[Opening MATERIALS PROVIDED section]

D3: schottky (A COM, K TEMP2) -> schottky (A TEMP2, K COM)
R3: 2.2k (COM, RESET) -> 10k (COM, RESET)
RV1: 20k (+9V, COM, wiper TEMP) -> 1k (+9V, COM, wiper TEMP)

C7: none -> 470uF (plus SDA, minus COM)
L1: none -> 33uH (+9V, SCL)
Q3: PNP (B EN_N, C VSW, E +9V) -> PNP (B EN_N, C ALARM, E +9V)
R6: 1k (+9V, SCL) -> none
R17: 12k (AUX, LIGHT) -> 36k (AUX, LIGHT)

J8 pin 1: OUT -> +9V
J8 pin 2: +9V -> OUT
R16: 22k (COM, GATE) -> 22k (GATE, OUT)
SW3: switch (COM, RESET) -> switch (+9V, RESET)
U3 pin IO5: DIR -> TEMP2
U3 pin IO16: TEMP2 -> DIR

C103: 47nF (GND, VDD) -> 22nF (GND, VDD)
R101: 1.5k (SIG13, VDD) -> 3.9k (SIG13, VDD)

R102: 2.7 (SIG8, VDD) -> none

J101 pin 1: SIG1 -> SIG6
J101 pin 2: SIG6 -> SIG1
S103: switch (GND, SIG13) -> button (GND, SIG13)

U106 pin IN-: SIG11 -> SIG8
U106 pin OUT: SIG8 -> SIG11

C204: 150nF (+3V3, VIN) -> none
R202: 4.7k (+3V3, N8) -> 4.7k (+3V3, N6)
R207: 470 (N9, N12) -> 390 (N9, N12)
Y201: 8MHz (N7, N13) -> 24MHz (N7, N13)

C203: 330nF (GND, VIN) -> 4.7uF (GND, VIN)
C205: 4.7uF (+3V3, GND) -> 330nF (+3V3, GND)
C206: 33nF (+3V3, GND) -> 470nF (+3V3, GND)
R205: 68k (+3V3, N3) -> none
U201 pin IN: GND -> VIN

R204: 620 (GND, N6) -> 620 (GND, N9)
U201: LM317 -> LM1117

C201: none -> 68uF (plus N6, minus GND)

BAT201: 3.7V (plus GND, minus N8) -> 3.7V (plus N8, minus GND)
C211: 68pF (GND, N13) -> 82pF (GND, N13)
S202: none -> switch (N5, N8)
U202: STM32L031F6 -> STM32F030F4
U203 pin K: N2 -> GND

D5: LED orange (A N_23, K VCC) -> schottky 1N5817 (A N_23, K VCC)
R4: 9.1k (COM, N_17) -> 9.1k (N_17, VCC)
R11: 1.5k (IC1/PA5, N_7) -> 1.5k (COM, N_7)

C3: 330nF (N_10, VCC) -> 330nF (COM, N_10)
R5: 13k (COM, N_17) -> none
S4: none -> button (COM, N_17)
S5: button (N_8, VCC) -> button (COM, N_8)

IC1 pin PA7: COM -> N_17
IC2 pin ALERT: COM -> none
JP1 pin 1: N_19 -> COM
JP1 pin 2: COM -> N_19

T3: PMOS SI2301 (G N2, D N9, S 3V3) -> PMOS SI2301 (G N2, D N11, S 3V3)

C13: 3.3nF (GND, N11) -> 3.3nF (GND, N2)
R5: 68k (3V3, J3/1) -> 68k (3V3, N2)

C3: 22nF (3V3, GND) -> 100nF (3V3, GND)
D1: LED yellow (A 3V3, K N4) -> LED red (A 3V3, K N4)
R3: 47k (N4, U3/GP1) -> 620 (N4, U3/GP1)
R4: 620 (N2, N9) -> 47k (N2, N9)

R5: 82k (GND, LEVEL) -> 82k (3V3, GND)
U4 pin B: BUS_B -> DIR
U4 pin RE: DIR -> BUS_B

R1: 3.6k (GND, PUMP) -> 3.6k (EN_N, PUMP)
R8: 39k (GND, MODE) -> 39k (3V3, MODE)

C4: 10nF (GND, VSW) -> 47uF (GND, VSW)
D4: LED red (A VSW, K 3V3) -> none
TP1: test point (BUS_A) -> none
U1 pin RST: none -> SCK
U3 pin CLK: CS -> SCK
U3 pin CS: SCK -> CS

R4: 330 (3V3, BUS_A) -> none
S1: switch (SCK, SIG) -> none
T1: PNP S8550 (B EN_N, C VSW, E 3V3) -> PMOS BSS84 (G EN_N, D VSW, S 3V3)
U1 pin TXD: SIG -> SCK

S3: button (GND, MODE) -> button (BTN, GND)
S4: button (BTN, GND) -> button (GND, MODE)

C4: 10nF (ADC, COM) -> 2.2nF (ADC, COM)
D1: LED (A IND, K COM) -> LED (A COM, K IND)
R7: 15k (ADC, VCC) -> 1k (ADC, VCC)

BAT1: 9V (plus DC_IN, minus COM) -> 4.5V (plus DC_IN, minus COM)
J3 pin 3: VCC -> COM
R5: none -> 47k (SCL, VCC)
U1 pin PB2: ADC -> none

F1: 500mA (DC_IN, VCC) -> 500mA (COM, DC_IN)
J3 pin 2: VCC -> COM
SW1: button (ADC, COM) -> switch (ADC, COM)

[Closing MATERIALS PROVIDED section]

# WHAT IS EXPECTED
Every line from the line containing "R7: 15k (ADC, VCC) -> 1k (ADC, VCC)" to the last line of the material above must be repeated exactly, and no other line.

# TASK RESPONSE
R7: 15k (ADC, VCC) -> 1k (ADC, VCC)

BAT1: 9V (plus DC_IN, minus COM) -> 4.5V (plus DC_IN, minus COM)
J3 pin 3: VCC -> COM
R5: none -> 47k (SCL, VCC)
U1 pin PB2: ADC -> none

F1: 500mA (DC_IN, VCC) -> 500mA (COM, DC_IN)
J3 pin 2: VCC -> COM
SW1: button (ADC, COM) -> switch (ADC, COM)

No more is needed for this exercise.